• _Material for this task_
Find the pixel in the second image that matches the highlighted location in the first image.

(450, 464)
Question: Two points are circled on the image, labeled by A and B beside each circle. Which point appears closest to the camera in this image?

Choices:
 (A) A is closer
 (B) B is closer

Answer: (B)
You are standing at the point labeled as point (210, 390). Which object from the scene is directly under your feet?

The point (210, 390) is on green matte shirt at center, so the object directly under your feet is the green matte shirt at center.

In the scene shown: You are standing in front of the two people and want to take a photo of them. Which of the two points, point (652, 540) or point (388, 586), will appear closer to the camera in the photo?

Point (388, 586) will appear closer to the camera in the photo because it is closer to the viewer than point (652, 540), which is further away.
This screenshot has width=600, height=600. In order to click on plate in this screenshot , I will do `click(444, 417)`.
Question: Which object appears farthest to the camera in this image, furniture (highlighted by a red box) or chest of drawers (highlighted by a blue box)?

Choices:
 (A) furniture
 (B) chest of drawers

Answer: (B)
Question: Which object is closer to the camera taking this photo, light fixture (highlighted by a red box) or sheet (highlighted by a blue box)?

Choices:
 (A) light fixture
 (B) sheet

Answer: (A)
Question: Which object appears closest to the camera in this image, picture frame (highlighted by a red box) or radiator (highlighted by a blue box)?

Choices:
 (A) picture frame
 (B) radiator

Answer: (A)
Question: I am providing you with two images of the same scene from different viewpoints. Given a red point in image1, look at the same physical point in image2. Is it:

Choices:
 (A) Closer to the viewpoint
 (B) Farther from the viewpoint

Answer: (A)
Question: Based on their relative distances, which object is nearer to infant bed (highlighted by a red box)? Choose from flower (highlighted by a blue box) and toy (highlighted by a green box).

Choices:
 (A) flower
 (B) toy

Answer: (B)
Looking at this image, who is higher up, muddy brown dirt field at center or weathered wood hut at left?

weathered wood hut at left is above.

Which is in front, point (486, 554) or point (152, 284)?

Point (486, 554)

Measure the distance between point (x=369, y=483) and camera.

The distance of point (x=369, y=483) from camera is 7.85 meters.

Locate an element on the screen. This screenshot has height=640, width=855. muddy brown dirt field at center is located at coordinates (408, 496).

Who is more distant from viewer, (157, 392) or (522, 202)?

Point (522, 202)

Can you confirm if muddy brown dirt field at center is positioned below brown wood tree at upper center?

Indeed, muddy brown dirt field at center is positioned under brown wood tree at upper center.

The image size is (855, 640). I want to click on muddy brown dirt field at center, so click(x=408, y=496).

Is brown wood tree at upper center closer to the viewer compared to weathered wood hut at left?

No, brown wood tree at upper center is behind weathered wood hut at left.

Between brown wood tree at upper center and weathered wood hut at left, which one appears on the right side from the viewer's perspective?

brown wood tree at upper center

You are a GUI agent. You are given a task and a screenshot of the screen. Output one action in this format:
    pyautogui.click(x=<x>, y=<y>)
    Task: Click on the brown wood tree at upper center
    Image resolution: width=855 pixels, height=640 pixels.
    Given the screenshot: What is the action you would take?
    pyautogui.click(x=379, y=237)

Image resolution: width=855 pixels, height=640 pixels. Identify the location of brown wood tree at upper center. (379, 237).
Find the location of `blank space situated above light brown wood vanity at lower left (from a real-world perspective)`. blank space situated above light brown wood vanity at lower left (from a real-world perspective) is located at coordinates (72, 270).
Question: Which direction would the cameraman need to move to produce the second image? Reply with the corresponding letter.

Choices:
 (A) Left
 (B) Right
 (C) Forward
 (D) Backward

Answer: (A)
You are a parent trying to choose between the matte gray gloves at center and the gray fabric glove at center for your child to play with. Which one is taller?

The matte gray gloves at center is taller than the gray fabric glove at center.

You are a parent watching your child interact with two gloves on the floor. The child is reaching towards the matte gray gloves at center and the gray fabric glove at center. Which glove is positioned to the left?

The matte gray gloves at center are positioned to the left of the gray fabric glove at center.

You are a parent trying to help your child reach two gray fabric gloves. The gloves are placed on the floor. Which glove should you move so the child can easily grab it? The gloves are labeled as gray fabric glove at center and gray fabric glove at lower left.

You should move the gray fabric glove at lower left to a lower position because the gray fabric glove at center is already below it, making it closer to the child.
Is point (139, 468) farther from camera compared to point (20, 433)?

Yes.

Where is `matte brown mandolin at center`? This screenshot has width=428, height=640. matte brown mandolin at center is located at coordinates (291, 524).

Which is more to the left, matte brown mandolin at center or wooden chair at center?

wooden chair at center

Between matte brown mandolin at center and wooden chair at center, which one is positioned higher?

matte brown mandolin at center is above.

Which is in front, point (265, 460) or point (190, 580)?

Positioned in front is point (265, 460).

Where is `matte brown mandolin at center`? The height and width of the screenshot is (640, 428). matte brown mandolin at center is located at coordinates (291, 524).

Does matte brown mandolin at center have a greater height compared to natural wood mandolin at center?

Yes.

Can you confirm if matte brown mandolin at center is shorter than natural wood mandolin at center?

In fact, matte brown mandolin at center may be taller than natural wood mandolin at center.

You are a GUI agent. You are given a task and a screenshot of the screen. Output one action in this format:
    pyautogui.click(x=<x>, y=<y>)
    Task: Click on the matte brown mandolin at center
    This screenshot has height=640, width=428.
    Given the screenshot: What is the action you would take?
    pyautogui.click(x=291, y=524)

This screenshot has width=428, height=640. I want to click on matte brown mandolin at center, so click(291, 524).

• _Activity_
Can you reproduce every one of the rows above, word for word and in the same order, without changing anything?

• _Answer for the task_
Find the pixel in the second image that matches the highlighted location in the first image.

(450, 464)
Question: Two points are circled on the image, labeled by A and B beside each circle. Which point appears closest to the camera in this image?

Choices:
 (A) A is closer
 (B) B is closer

Answer: (B)
You are standing at the point labeled as point (210, 390). Which object from the scene is directly under your feet?

The point (210, 390) is on green matte shirt at center, so the object directly under your feet is the green matte shirt at center.

In the scene shown: You are standing in front of the two people and want to take a photo of them. Which of the two points, point (652, 540) or point (388, 586), will appear closer to the camera in the photo?

Point (388, 586) will appear closer to the camera in the photo because it is closer to the viewer than point (652, 540), which is further away.
This screenshot has width=600, height=600. In order to click on plate in this screenshot , I will do `click(444, 417)`.
Question: Which object appears farthest to the camera in this image, furniture (highlighted by a red box) or chest of drawers (highlighted by a blue box)?

Choices:
 (A) furniture
 (B) chest of drawers

Answer: (B)
Question: Which object is closer to the camera taking this photo, light fixture (highlighted by a red box) or sheet (highlighted by a blue box)?

Choices:
 (A) light fixture
 (B) sheet

Answer: (A)
Question: Which object appears closest to the camera in this image, picture frame (highlighted by a red box) or radiator (highlighted by a blue box)?

Choices:
 (A) picture frame
 (B) radiator

Answer: (A)
Question: I am providing you with two images of the same scene from different viewpoints. Given a red point in image1, look at the same physical point in image2. Is it:

Choices:
 (A) Closer to the viewpoint
 (B) Farther from the viewpoint

Answer: (A)
Question: Based on their relative distances, which object is nearer to infant bed (highlighted by a red box)? Choose from flower (highlighted by a blue box) and toy (highlighted by a green box).

Choices:
 (A) flower
 (B) toy

Answer: (B)
Looking at this image, who is higher up, muddy brown dirt field at center or weathered wood hut at left?

weathered wood hut at left is above.

Which is in front, point (486, 554) or point (152, 284)?

Point (486, 554)

Measure the distance between point (x=369, y=483) and camera.

The distance of point (x=369, y=483) from camera is 7.85 meters.

Locate an element on the screen. This screenshot has height=640, width=855. muddy brown dirt field at center is located at coordinates (408, 496).

Who is more distant from viewer, (157, 392) or (522, 202)?

Point (522, 202)

Can you confirm if muddy brown dirt field at center is positioned below brown wood tree at upper center?

Indeed, muddy brown dirt field at center is positioned under brown wood tree at upper center.

The image size is (855, 640). I want to click on muddy brown dirt field at center, so click(x=408, y=496).

Is brown wood tree at upper center closer to the viewer compared to weathered wood hut at left?

No, brown wood tree at upper center is behind weathered wood hut at left.

Between brown wood tree at upper center and weathered wood hut at left, which one appears on the right side from the viewer's perspective?

brown wood tree at upper center

You are a GUI agent. You are given a task and a screenshot of the screen. Output one action in this format:
    pyautogui.click(x=<x>, y=<y>)
    Task: Click on the brown wood tree at upper center
    Image resolution: width=855 pixels, height=640 pixels.
    Given the screenshot: What is the action you would take?
    pyautogui.click(x=379, y=237)

Image resolution: width=855 pixels, height=640 pixels. Identify the location of brown wood tree at upper center. (379, 237).
Find the location of `blank space situated above light brown wood vanity at lower left (from a real-world perspective)`. blank space situated above light brown wood vanity at lower left (from a real-world perspective) is located at coordinates (72, 270).
Question: Which direction would the cameraman need to move to produce the second image? Reply with the corresponding letter.

Choices:
 (A) Left
 (B) Right
 (C) Forward
 (D) Backward

Answer: (A)
You are a parent trying to choose between the matte gray gloves at center and the gray fabric glove at center for your child to play with. Which one is taller?

The matte gray gloves at center is taller than the gray fabric glove at center.

You are a parent watching your child interact with two gloves on the floor. The child is reaching towards the matte gray gloves at center and the gray fabric glove at center. Which glove is positioned to the left?

The matte gray gloves at center are positioned to the left of the gray fabric glove at center.

You are a parent trying to help your child reach two gray fabric gloves. The gloves are placed on the floor. Which glove should you move so the child can easily grab it? The gloves are labeled as gray fabric glove at center and gray fabric glove at lower left.

You should move the gray fabric glove at lower left to a lower position because the gray fabric glove at center is already below it, making it closer to the child.
Is point (139, 468) farther from camera compared to point (20, 433)?

Yes.

Where is `matte brown mandolin at center`? This screenshot has width=428, height=640. matte brown mandolin at center is located at coordinates (291, 524).

Which is more to the left, matte brown mandolin at center or wooden chair at center?

wooden chair at center

Between matte brown mandolin at center and wooden chair at center, which one is positioned higher?

matte brown mandolin at center is above.

Which is in front, point (265, 460) or point (190, 580)?

Positioned in front is point (265, 460).

Where is `matte brown mandolin at center`? The height and width of the screenshot is (640, 428). matte brown mandolin at center is located at coordinates (291, 524).

Does matte brown mandolin at center have a greater height compared to natural wood mandolin at center?

Yes.

Can you confirm if matte brown mandolin at center is shorter than natural wood mandolin at center?

In fact, matte brown mandolin at center may be taller than natural wood mandolin at center.

You are a GUI agent. You are given a task and a screenshot of the screen. Output one action in this format:
    pyautogui.click(x=<x>, y=<y>)
    Task: Click on the matte brown mandolin at center
    This screenshot has height=640, width=428.
    Given the screenshot: What is the action you would take?
    pyautogui.click(x=291, y=524)

This screenshot has width=428, height=640. I want to click on matte brown mandolin at center, so click(291, 524).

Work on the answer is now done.